**Task brief**
Your job is to return the whole listing unchanged while skipping its images.

**Supplied information**
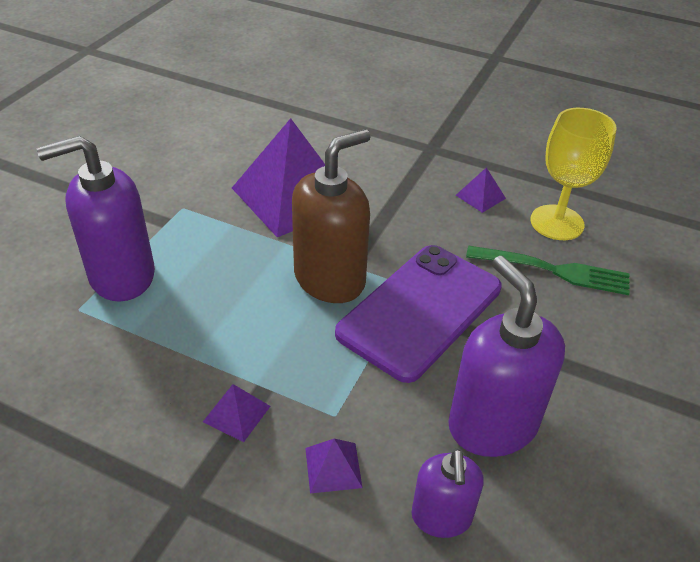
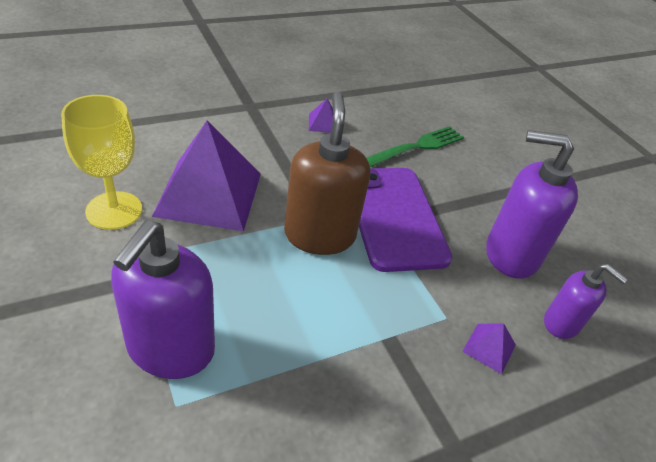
camera: 55 degrees left, 0 degrees up
purple pyramid [203,384,270,442] -> none
yellow goblet [530,108,617,240] -> yellow goblet moved to [61,95,142,230]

**Answer for the task**
camera: 55 degrees left, 0 degrees up
purple pyramid [203,384,270,442] -> none
yellow goblet [530,108,617,240] -> yellow goblet moved to [61,95,142,230]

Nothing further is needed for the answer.